TASK DESCRIPTION - Could you transcribe the records below exactly, leaving out every picture?

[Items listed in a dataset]
● ● ●

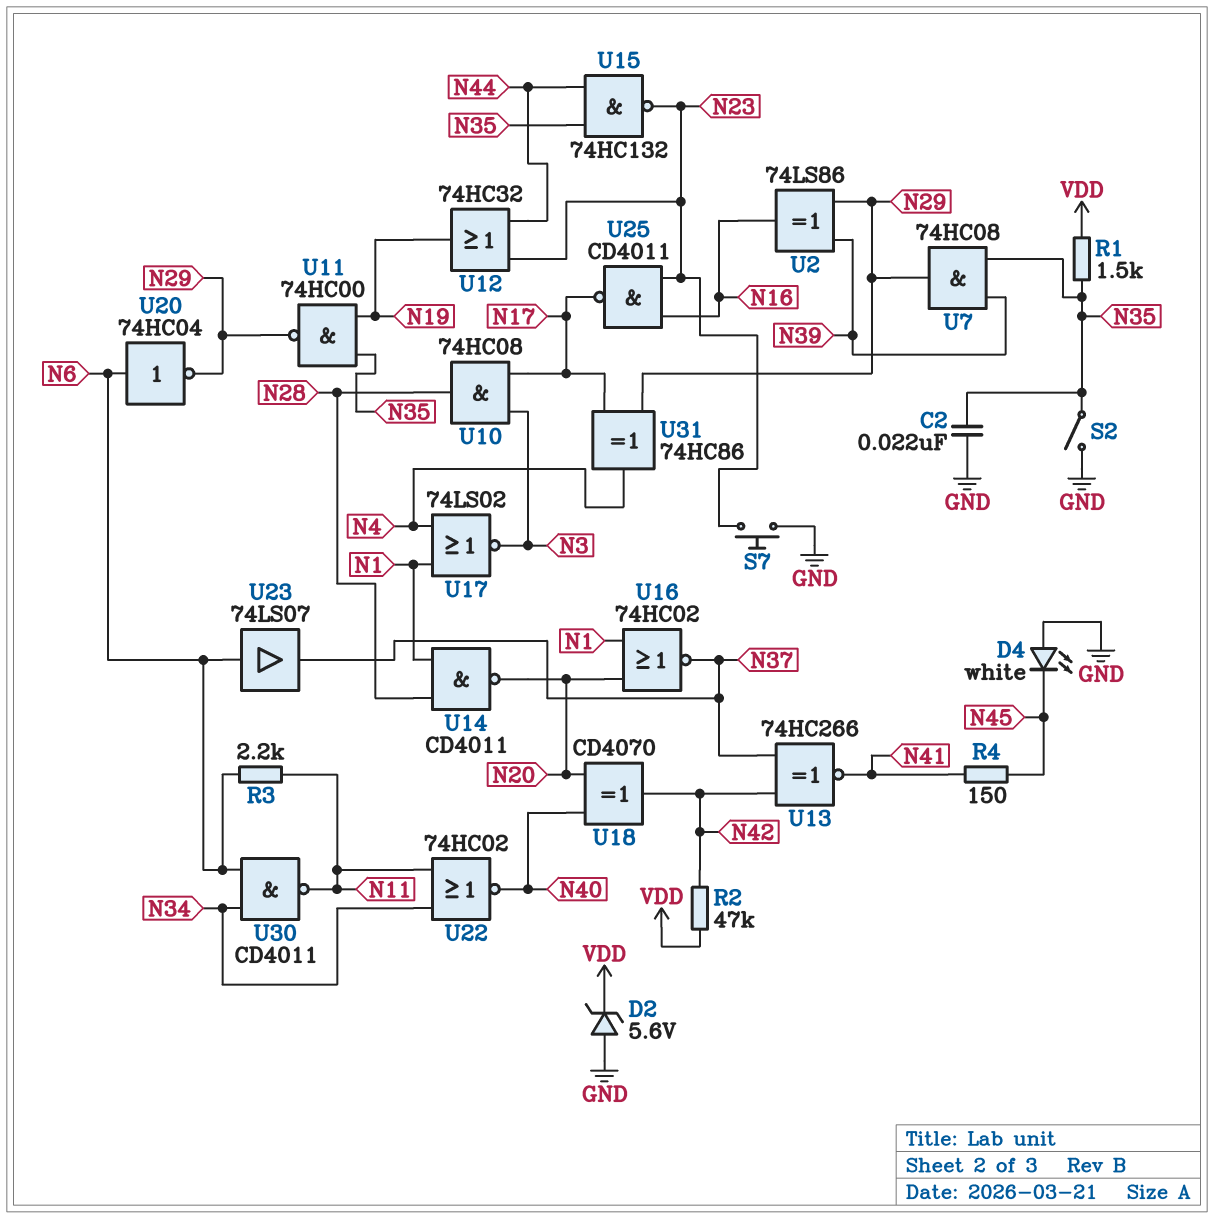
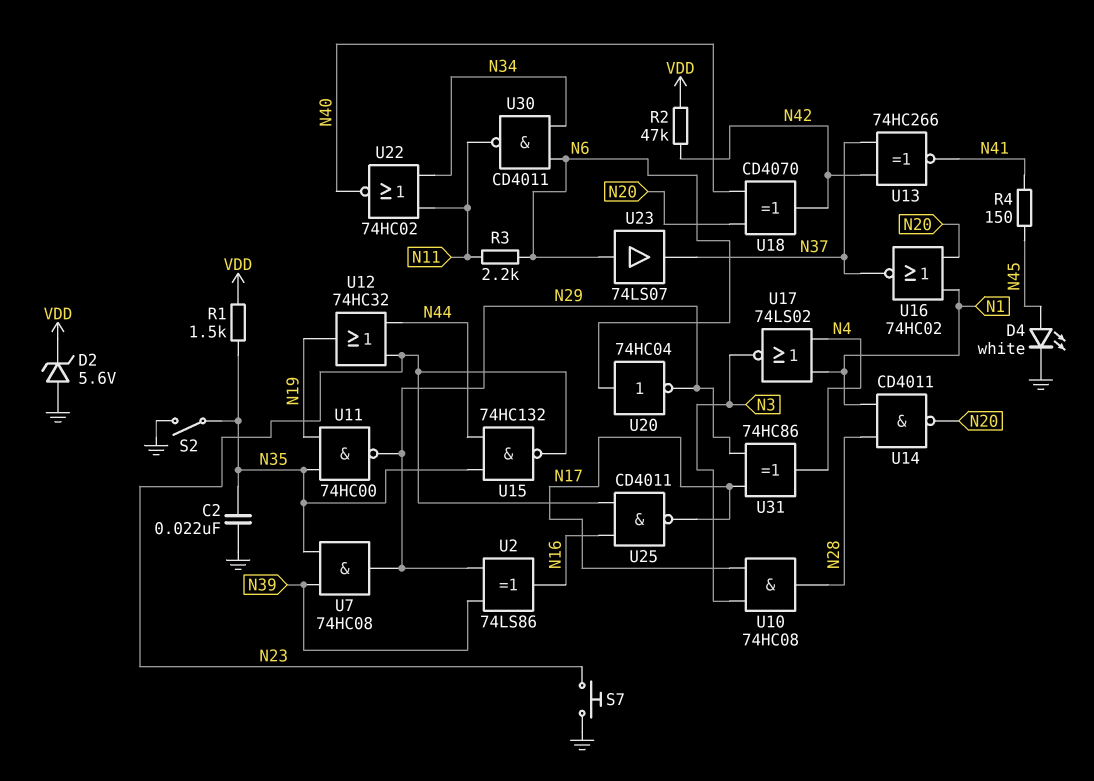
D4: LED white (A GND, K N45) -> LED white (A N45, K GND)

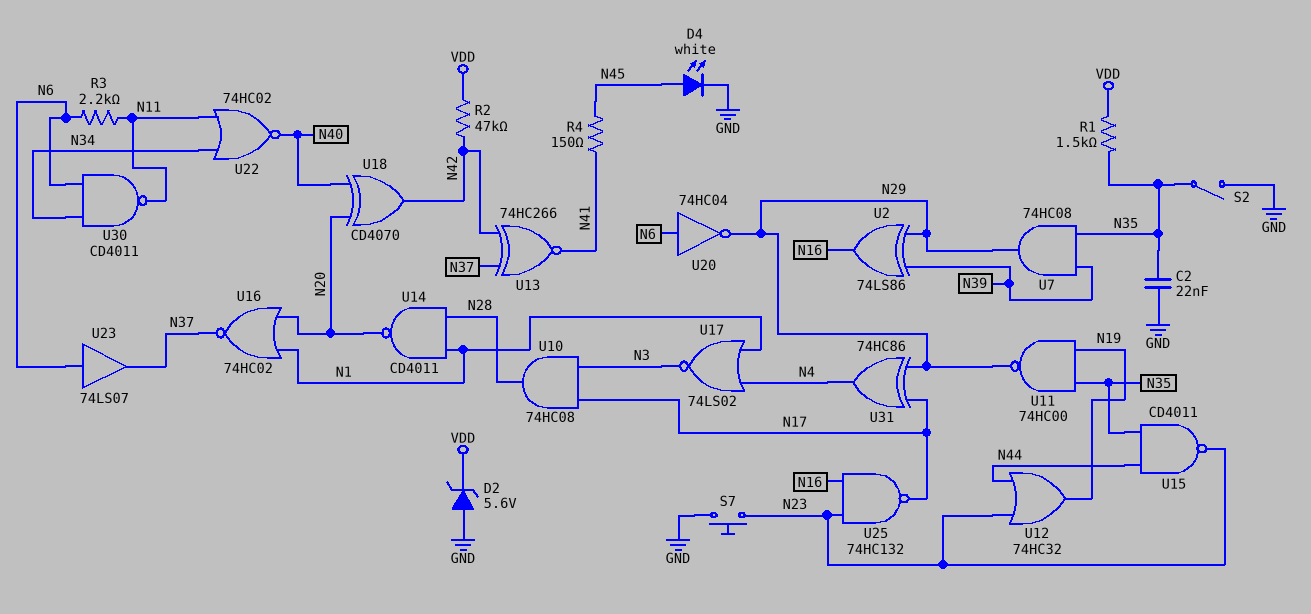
U15: NAND 74HC132 (in N35, in N44, out N23) -> NAND CD4011 (in N35, in N44, out N23)
U25: NAND CD4011 (in N16, in N23, out N17) -> NAND 74HC132 (in N16, in N23, out N17)

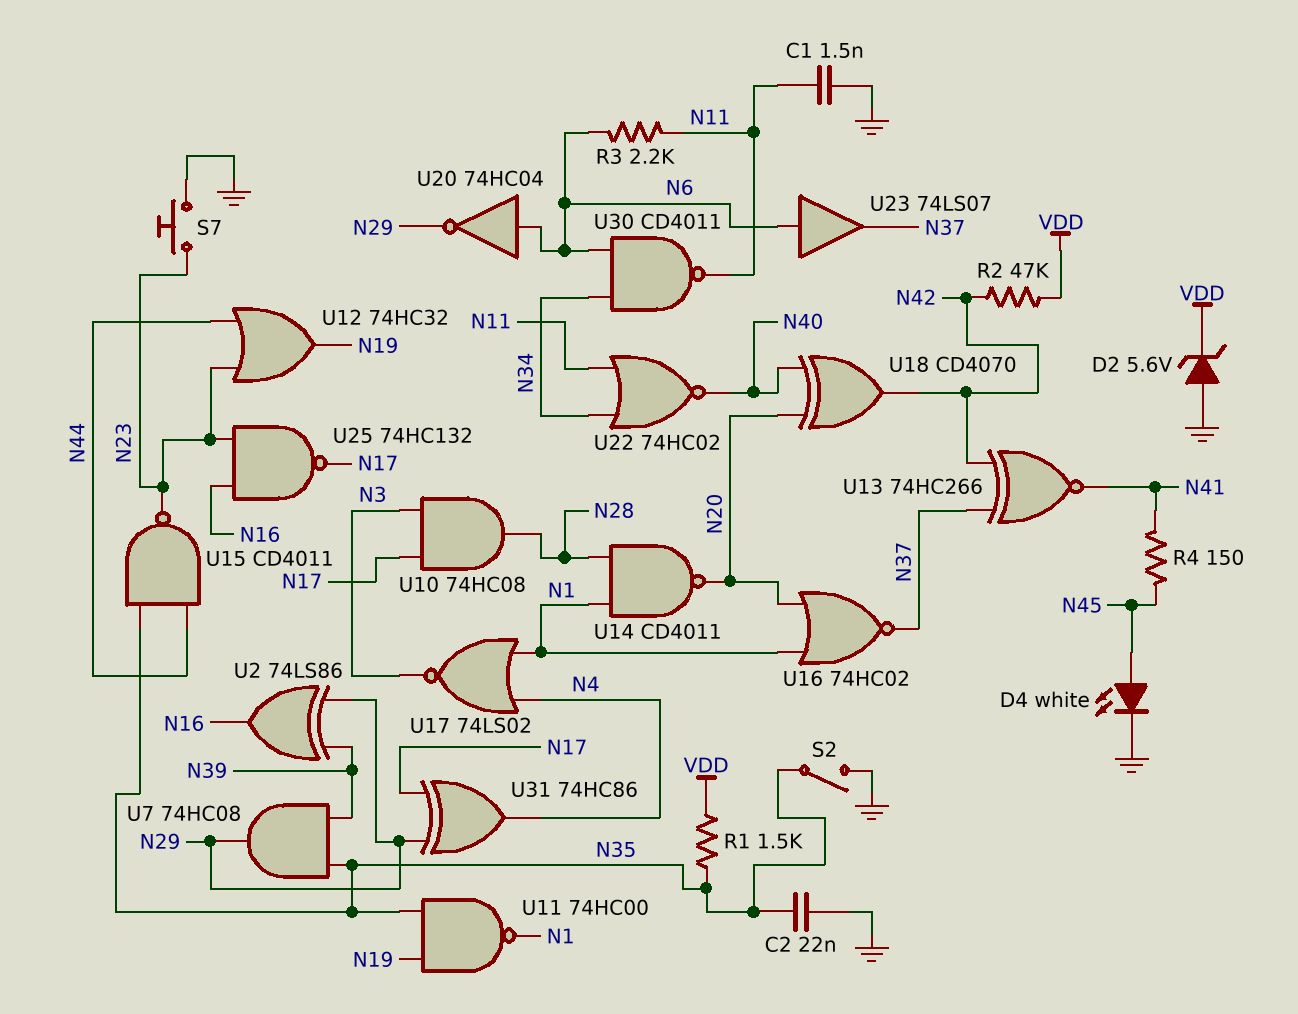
C1: none -> 1.5nF (GND, N11)
U11: NAND 74HC00 (in N19, in N35, out N29) -> NAND 74HC00 (in N19, in N35, out N1)

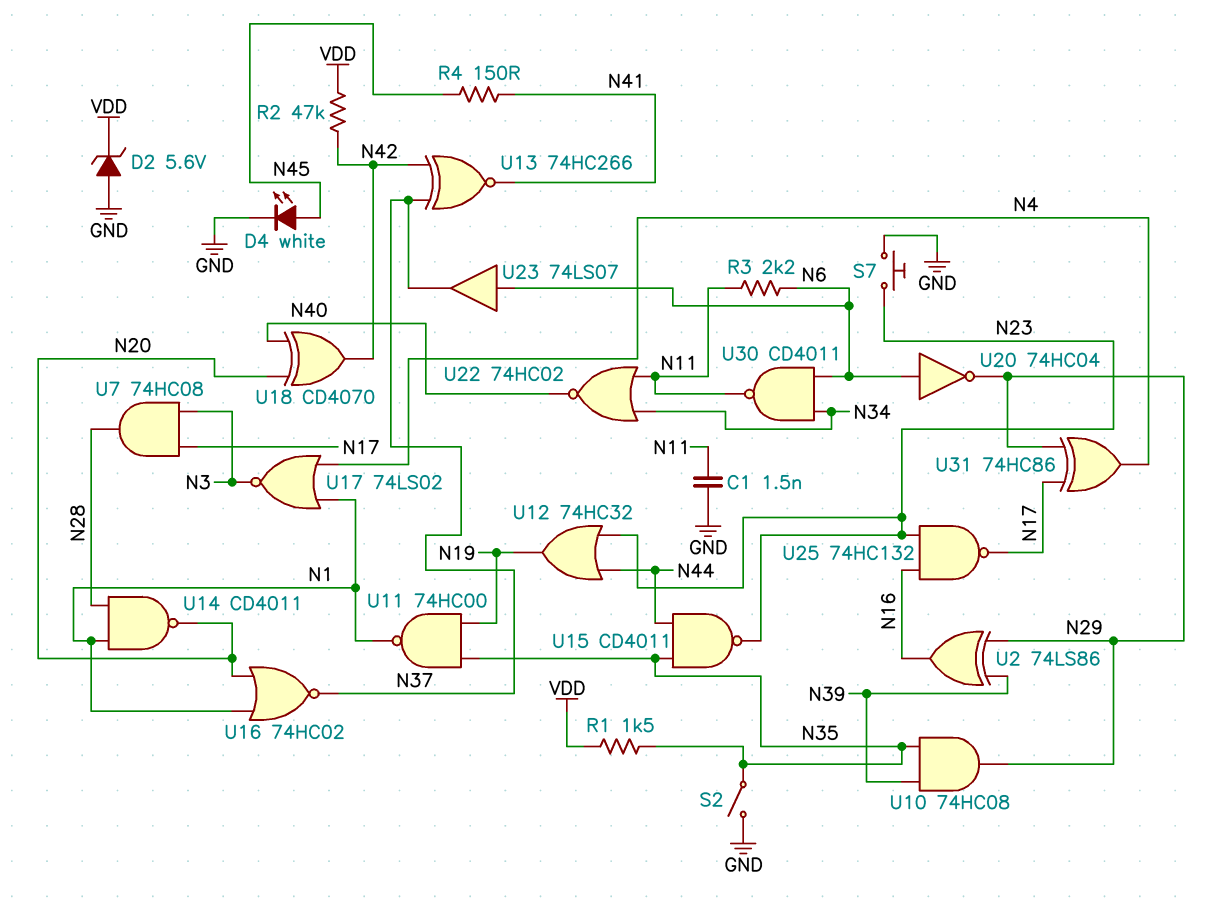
C2: 22nF (GND, N35) -> none
U7: AND 74HC08 (in N35, in N39, out N29) -> AND 74HC08 (in N3, in N17, out N28)
U10: AND 74HC08 (in N3, in N17, out N28) -> AND 74HC08 (in N35, in N39, out N29)

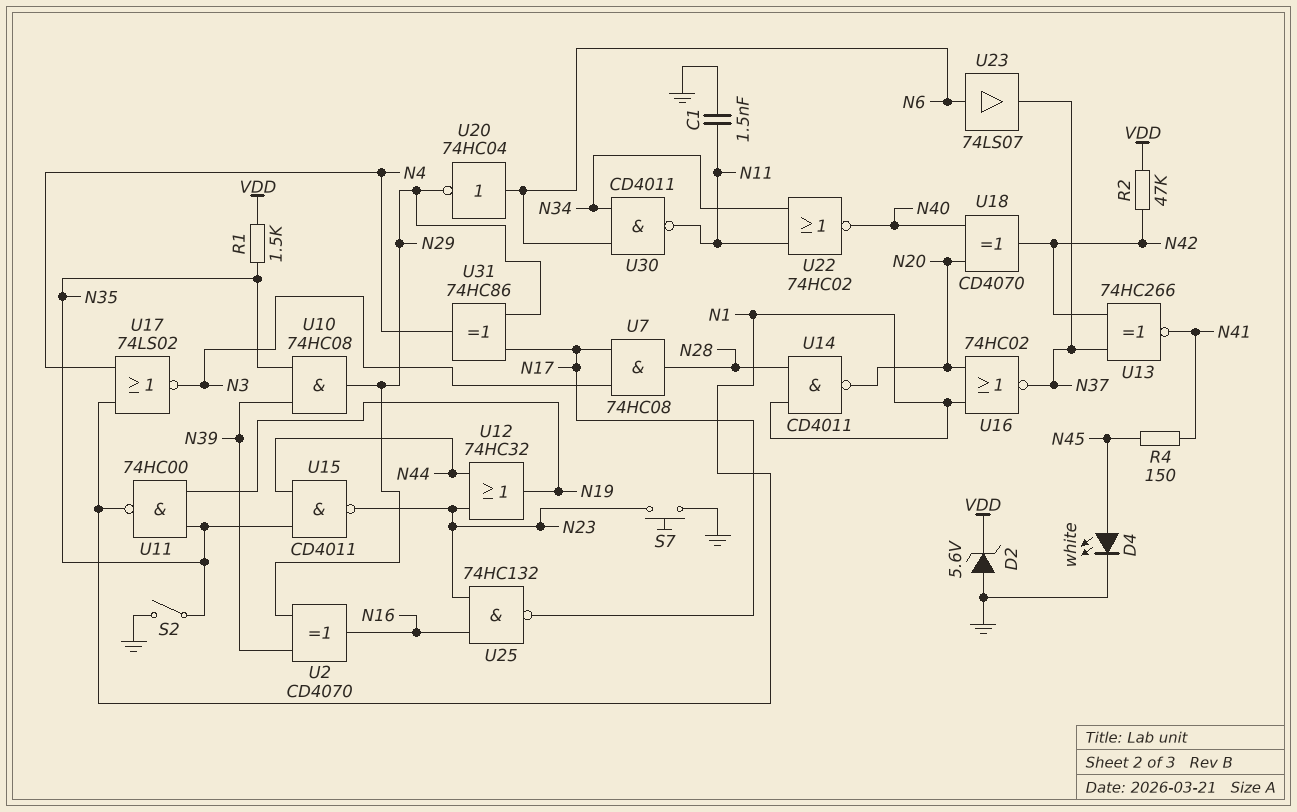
R3: 2.2k (N6, N11) -> none
U2: XOR 74LS86 (in N29, in N39, out N16) -> XOR CD4070 (in N29, in N39, out N16)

● ● ●

ANSWER TO THIS PROBLEM -
D4: LED white (A GND, K N45) -> LED white (A N45, K GND)

U15: NAND 74HC132 (in N35, in N44, out N23) -> NAND CD4011 (in N35, in N44, out N23)
U25: NAND CD4011 (in N16, in N23, out N17) -> NAND 74HC132 (in N16, in N23, out N17)

C1: none -> 1.5nF (GND, N11)
U11: NAND 74HC00 (in N19, in N35, out N29) -> NAND 74HC00 (in N19, in N35, out N1)

C2: 22nF (GND, N35) -> none
U7: AND 74HC08 (in N35, in N39, out N29) -> AND 74HC08 (in N3, in N17, out N28)
U10: AND 74HC08 (in N3, in N17, out N28) -> AND 74HC08 (in N35, in N39, out N29)

R3: 2.2k (N6, N11) -> none
U2: XOR 74LS86 (in N29, in N39, out N16) -> XOR CD4070 (in N29, in N39, out N16)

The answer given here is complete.